» **WORK TASK**
Leaving the pictures aside, return all of the data below exactly.

» **RAW DATA**
※

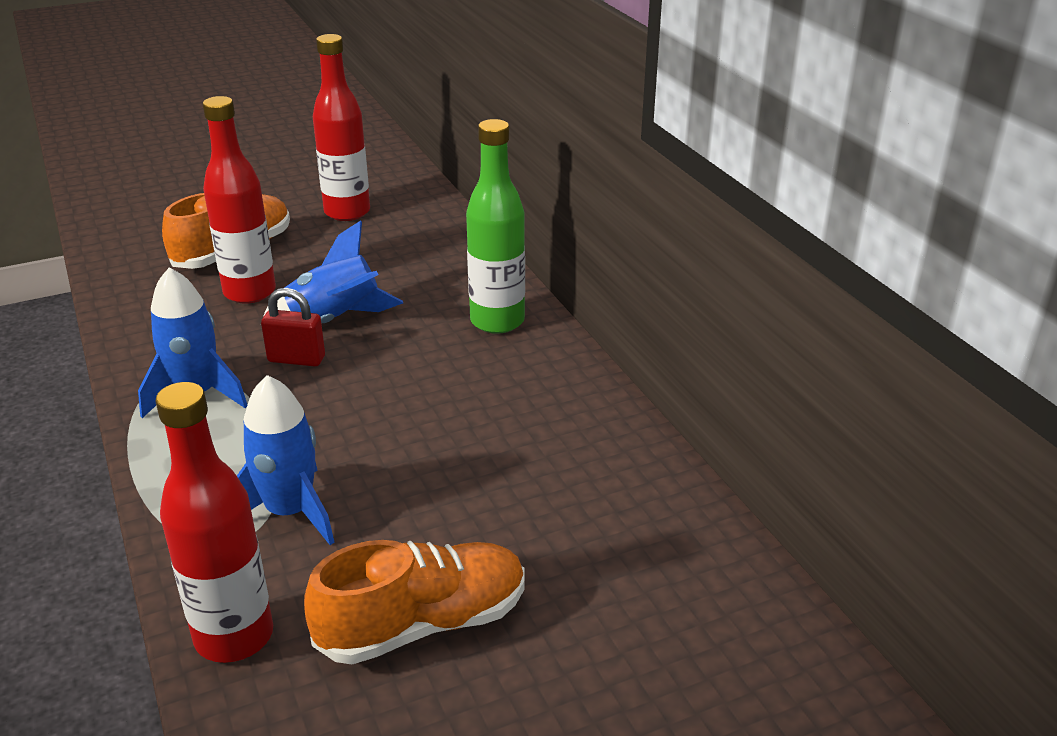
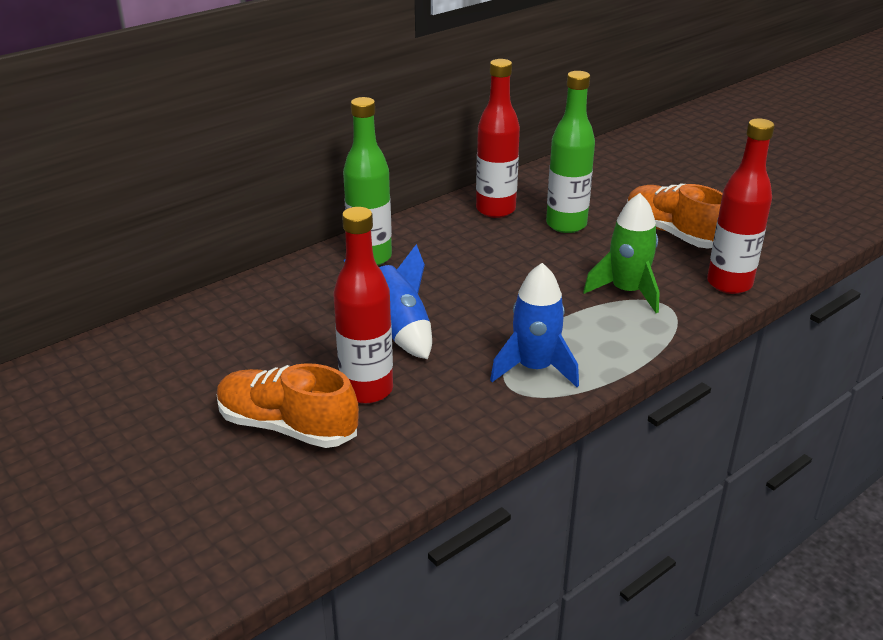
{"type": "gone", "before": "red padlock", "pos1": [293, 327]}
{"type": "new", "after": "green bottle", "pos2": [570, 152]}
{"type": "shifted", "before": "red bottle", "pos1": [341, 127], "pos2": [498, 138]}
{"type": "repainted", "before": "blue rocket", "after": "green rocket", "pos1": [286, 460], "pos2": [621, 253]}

※

» **TASK SOLUTION**
{"type": "gone", "before": "red padlock", "pos1": [293, 327]}
{"type": "new", "after": "green bottle", "pos2": [570, 152]}
{"type": "shifted", "before": "red bottle", "pos1": [341, 127], "pos2": [498, 138]}
{"type": "repainted", "before": "blue rocket", "after": "green rocket", "pos1": [286, 460], "pos2": [621, 253]}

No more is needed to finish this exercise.